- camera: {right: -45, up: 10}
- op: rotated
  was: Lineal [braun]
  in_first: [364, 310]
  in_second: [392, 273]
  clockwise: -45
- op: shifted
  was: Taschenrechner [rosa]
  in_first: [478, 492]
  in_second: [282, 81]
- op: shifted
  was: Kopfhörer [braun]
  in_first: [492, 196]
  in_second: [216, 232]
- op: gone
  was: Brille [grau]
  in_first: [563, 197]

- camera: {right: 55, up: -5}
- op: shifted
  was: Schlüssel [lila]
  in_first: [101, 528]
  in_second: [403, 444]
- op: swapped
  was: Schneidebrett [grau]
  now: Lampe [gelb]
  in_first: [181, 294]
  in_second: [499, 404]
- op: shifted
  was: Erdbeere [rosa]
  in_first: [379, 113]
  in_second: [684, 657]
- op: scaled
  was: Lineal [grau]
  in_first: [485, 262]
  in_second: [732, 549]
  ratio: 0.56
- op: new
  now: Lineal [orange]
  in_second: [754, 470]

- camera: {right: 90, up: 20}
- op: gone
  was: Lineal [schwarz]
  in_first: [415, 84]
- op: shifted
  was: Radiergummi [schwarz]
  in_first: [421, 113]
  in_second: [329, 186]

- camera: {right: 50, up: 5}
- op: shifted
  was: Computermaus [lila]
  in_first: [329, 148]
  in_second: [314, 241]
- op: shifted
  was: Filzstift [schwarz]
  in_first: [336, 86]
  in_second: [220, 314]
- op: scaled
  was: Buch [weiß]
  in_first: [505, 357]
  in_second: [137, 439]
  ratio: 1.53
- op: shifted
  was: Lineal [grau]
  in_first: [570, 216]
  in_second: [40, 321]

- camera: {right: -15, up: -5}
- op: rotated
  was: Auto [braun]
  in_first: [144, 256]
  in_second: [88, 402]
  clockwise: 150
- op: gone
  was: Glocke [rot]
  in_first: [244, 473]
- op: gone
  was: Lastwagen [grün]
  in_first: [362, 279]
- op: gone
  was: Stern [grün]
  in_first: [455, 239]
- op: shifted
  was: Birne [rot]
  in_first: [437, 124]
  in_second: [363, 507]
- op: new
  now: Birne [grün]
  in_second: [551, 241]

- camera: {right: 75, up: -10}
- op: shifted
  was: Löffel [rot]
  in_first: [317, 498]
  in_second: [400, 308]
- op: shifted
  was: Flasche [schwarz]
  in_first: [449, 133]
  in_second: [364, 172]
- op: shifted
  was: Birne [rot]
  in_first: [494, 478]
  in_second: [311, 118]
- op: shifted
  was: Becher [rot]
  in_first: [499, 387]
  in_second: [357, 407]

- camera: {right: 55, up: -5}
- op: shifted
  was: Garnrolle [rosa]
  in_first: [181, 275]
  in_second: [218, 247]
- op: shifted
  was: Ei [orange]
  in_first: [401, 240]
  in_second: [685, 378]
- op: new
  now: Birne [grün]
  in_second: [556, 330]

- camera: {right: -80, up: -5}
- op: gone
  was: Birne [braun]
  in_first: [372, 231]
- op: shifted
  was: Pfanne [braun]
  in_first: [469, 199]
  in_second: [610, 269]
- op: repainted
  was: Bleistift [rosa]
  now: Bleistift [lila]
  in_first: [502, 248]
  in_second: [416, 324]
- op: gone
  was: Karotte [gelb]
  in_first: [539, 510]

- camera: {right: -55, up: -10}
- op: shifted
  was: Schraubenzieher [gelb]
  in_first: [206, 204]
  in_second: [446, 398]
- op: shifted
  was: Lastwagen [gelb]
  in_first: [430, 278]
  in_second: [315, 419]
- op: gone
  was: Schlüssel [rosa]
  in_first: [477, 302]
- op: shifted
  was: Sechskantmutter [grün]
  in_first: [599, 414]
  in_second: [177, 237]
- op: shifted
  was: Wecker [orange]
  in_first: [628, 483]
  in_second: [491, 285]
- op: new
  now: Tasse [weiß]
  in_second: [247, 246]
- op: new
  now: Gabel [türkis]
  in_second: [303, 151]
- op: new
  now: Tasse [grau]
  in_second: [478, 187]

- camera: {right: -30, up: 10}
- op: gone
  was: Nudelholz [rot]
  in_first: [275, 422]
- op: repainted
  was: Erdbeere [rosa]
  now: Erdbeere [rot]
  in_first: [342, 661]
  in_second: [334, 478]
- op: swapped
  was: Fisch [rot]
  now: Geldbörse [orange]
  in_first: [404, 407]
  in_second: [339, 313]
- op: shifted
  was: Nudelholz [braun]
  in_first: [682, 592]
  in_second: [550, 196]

• • • •

** Your assignment **
From the material above, gather all lines that include the string "Schlüssel" and copy them.

** Solution to the exercise **
  was: Schlüssel [lila]
  was: Schlüssel [rosa]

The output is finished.